Restate the data word for word. Leave the pictures out.

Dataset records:
========
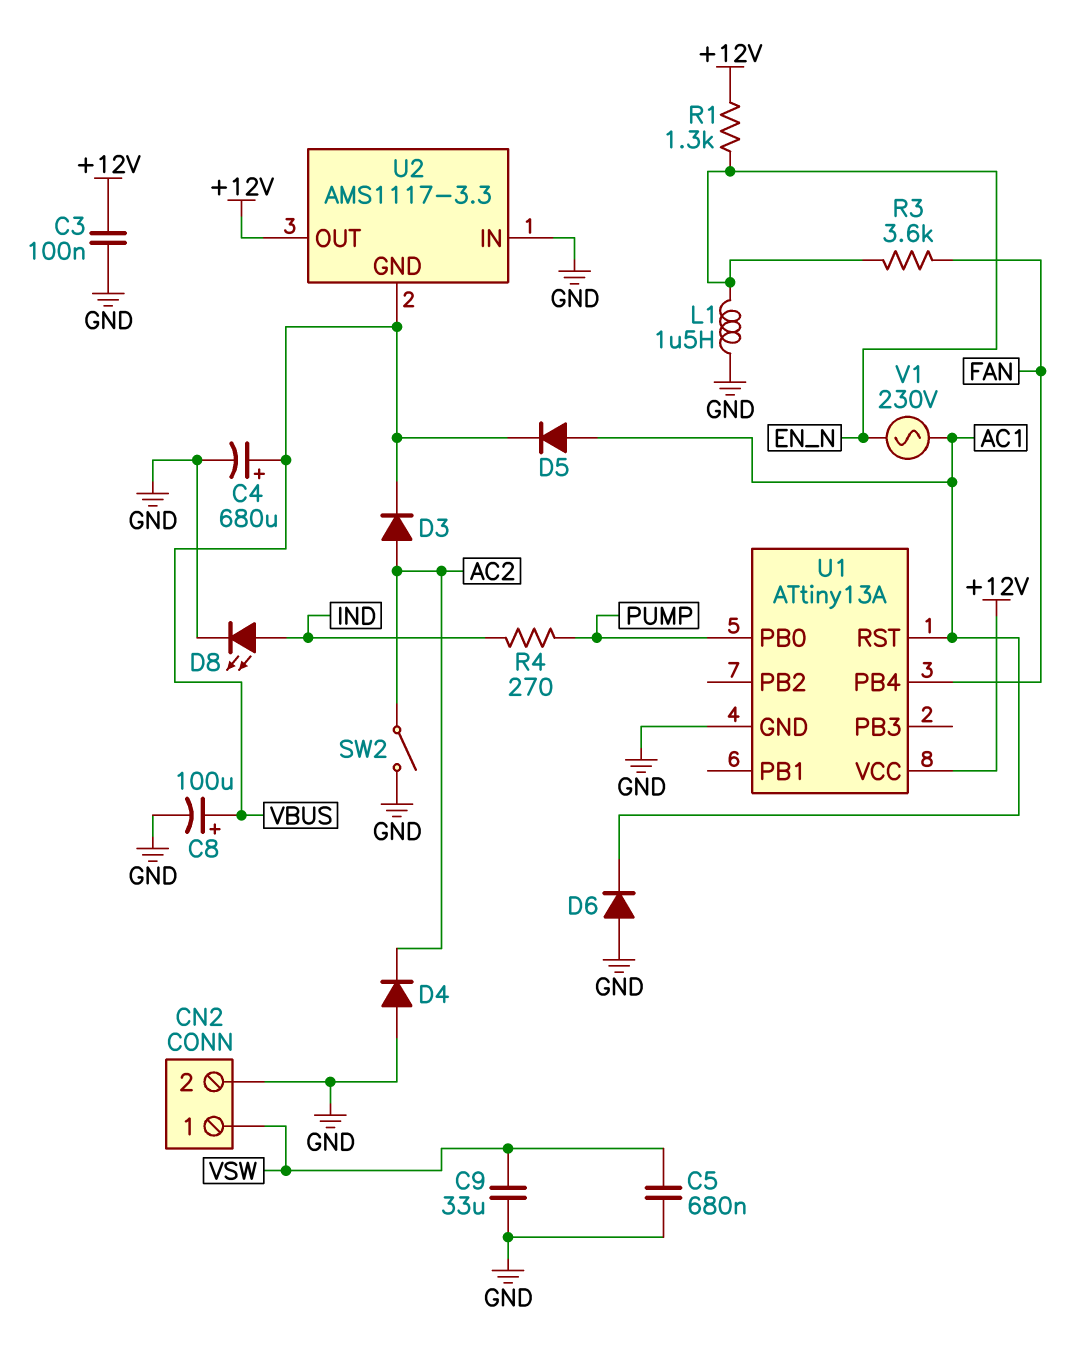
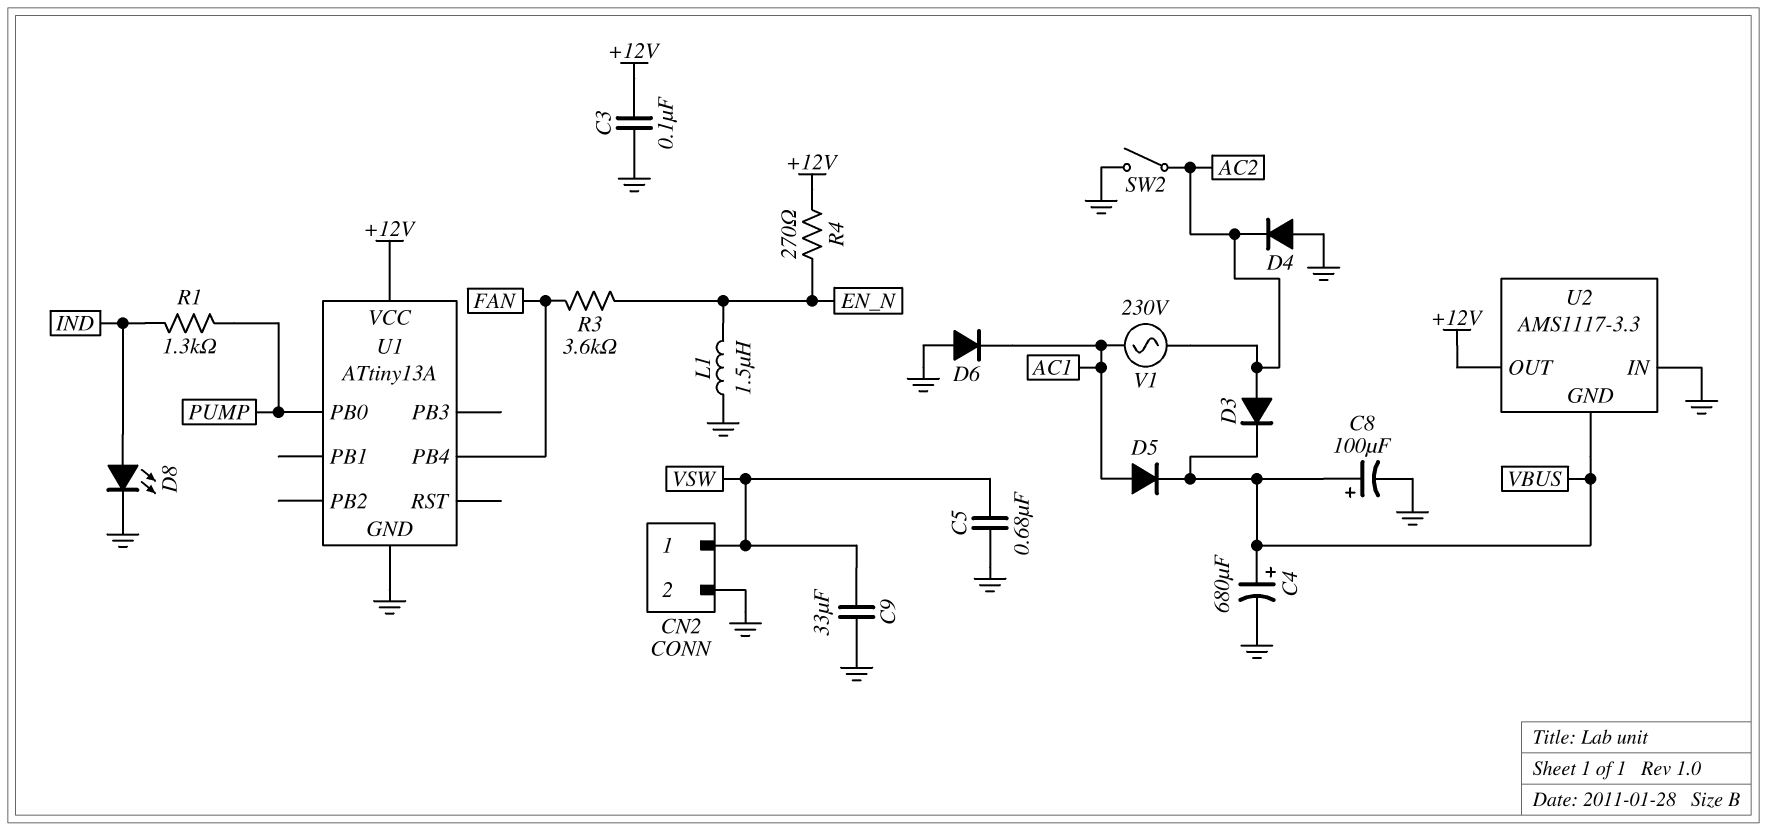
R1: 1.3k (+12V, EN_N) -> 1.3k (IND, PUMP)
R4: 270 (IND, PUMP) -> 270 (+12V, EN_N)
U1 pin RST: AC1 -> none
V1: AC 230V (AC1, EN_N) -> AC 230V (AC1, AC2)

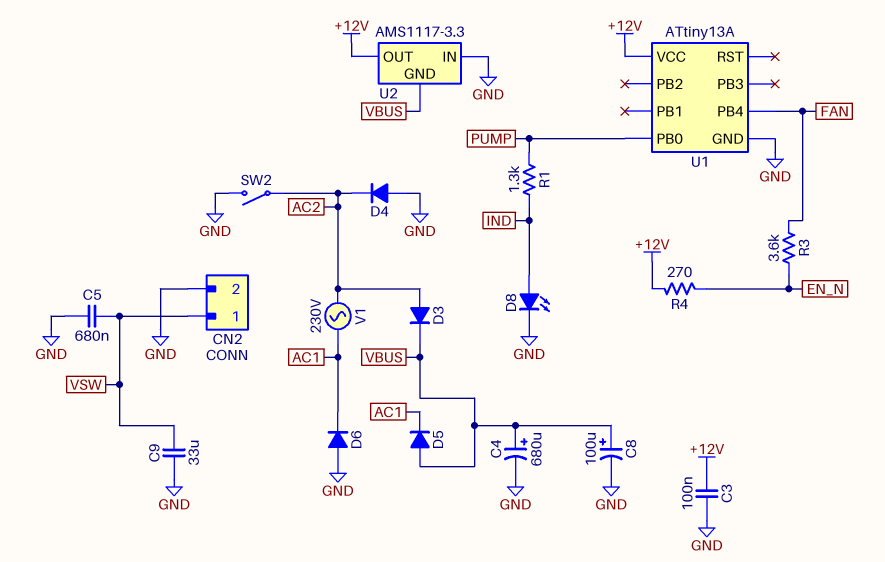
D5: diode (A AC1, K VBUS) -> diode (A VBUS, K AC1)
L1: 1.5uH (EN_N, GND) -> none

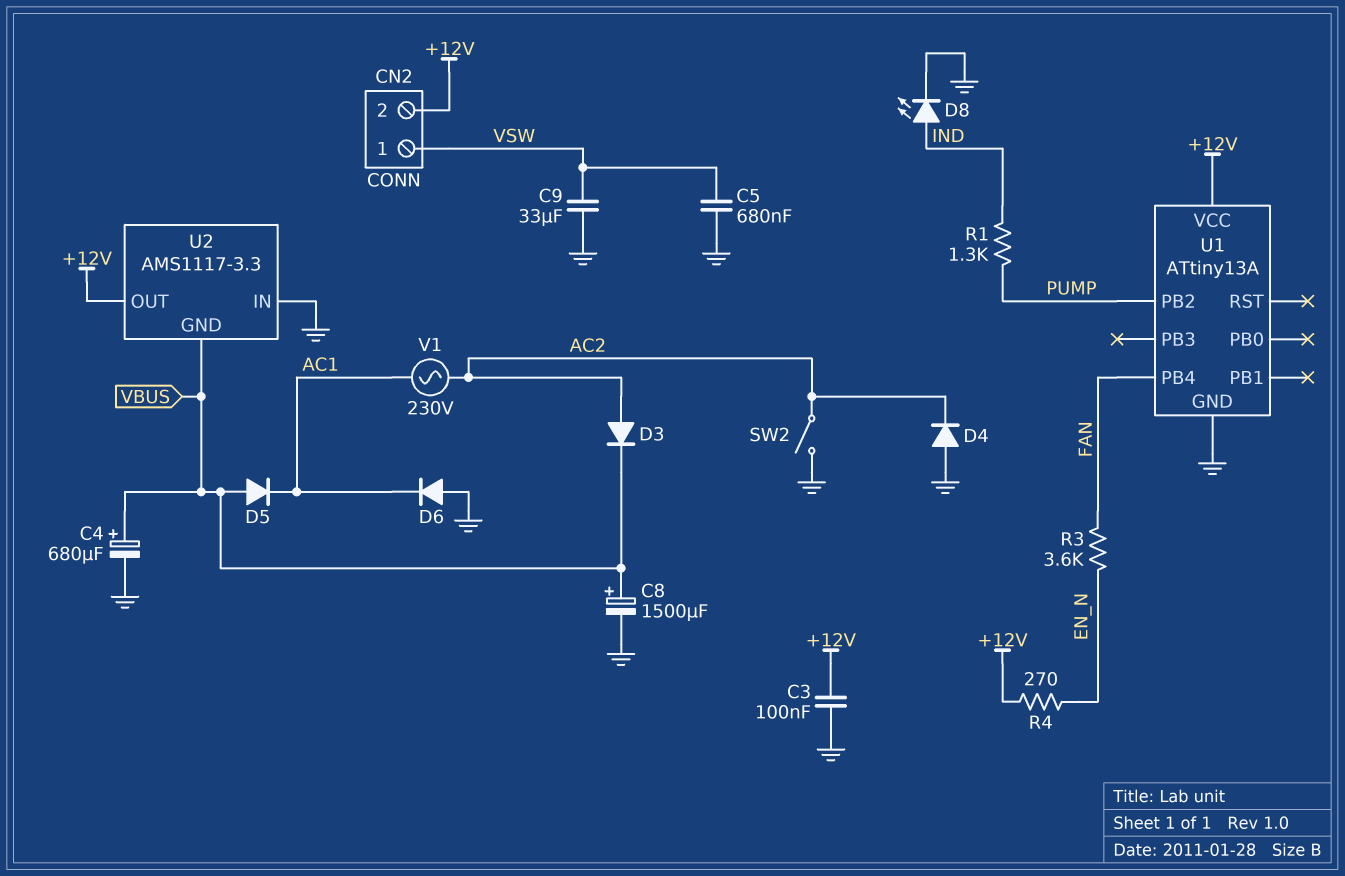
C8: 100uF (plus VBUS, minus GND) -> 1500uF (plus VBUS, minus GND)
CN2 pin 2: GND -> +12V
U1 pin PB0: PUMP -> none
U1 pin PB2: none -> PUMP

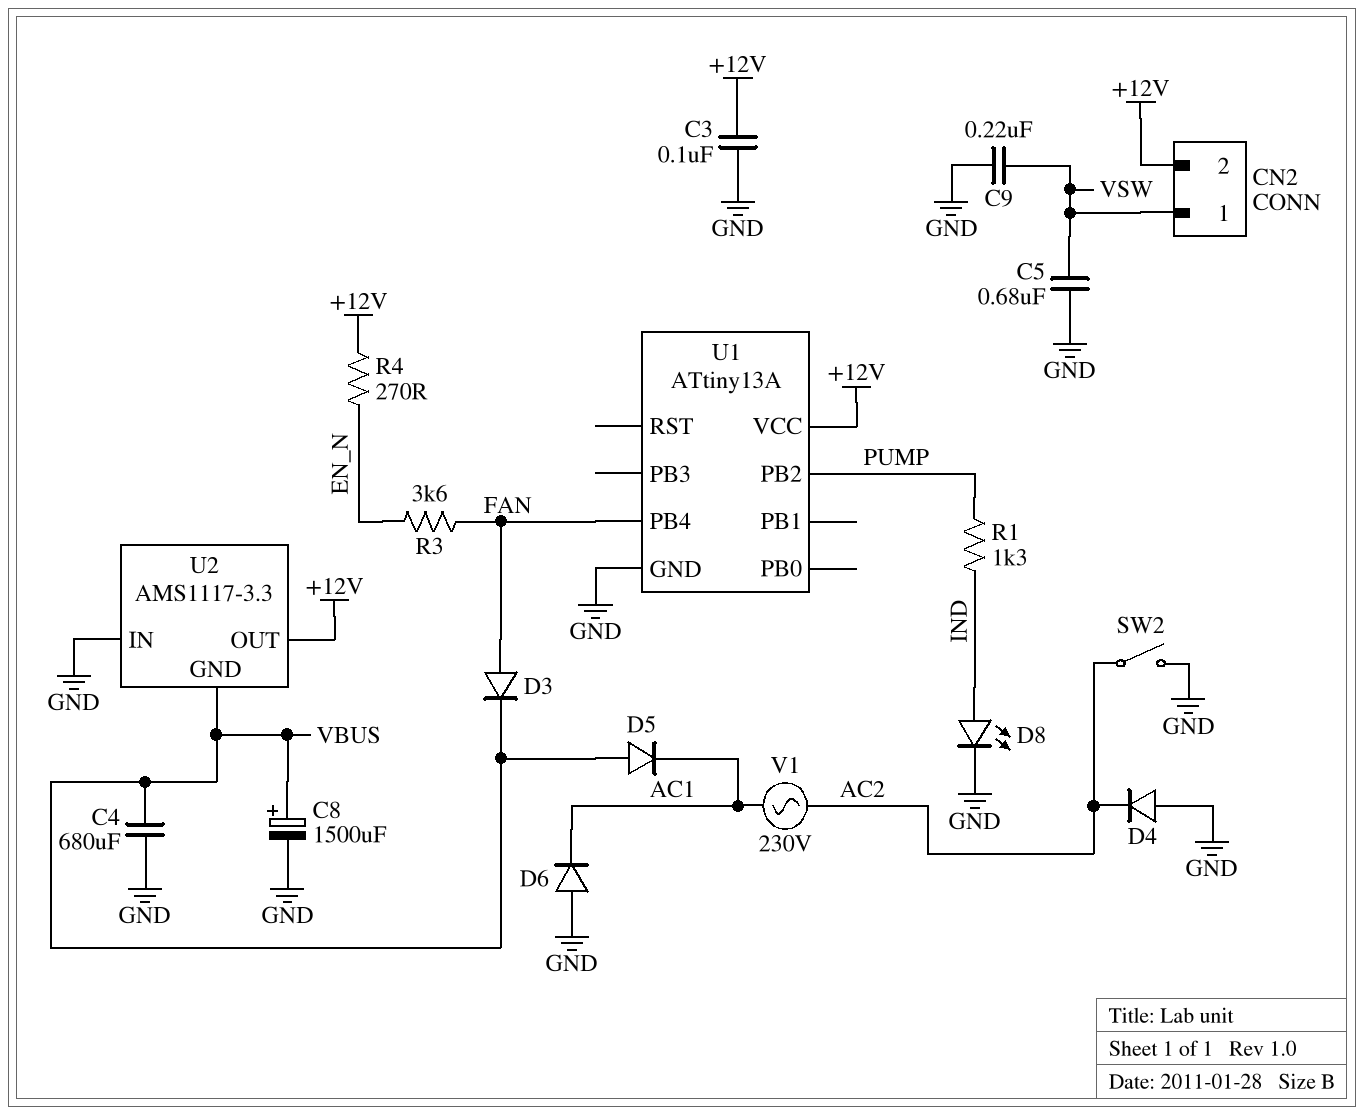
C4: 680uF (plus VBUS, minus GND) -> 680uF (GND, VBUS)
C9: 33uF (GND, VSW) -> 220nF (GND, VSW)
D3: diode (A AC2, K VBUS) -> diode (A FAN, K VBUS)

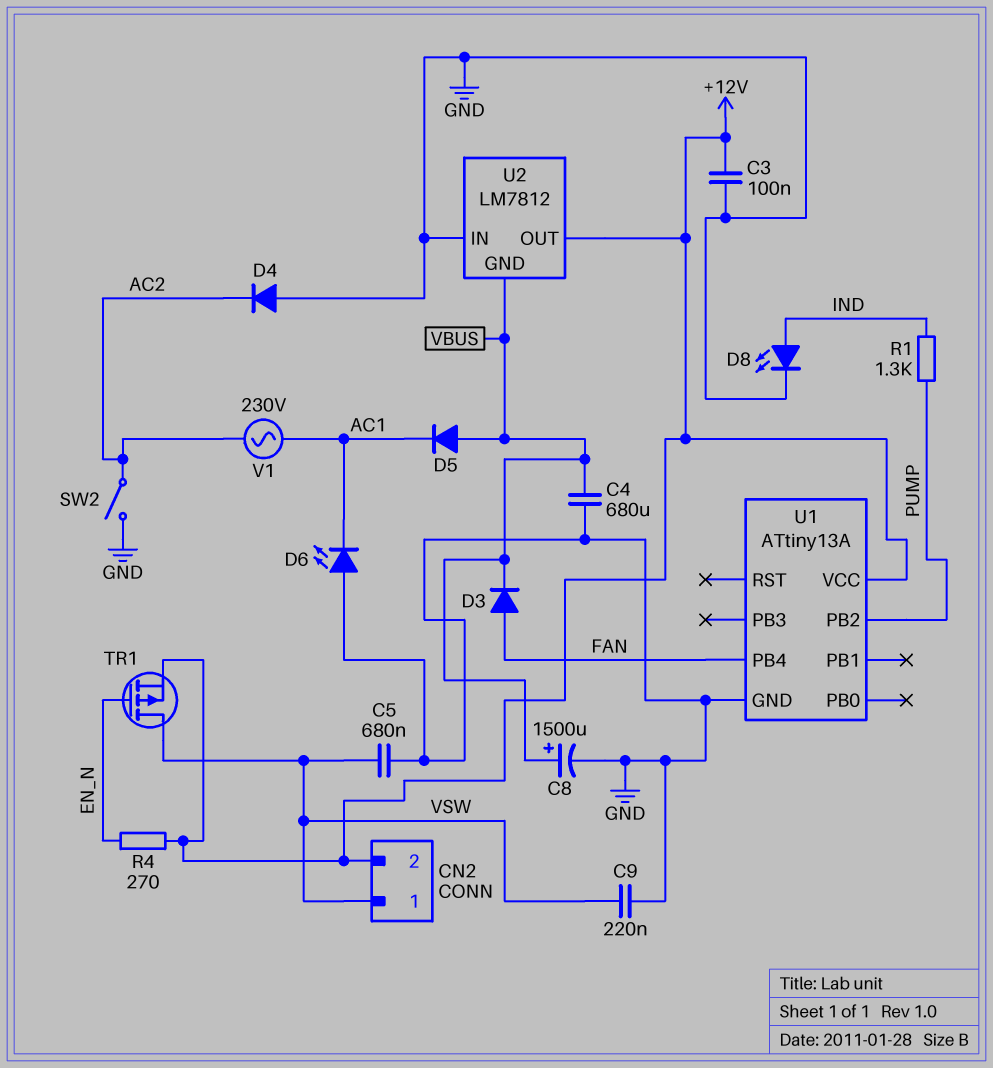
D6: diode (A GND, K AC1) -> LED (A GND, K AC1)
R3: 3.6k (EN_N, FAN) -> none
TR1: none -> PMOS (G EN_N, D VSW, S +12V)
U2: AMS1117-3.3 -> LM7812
========
| Exercise answer |
R1: 1.3k (+12V, EN_N) -> 1.3k (IND, PUMP)
R4: 270 (IND, PUMP) -> 270 (+12V, EN_N)
U1 pin RST: AC1 -> none
V1: AC 230V (AC1, EN_N) -> AC 230V (AC1, AC2)

D5: diode (A AC1, K VBUS) -> diode (A VBUS, K AC1)
L1: 1.5uH (EN_N, GND) -> none

C8: 100uF (plus VBUS, minus GND) -> 1500uF (plus VBUS, minus GND)
CN2 pin 2: GND -> +12V
U1 pin PB0: PUMP -> none
U1 pin PB2: none -> PUMP

C4: 680uF (plus VBUS, minus GND) -> 680uF (GND, VBUS)
C9: 33uF (GND, VSW) -> 220nF (GND, VSW)
D3: diode (A AC2, K VBUS) -> diode (A FAN, K VBUS)

D6: diode (A GND, K AC1) -> LED (A GND, K AC1)
R3: 3.6k (EN_N, FAN) -> none
TR1: none -> PMOS (G EN_N, D VSW, S +12V)
U2: AMS1117-3.3 -> LM7812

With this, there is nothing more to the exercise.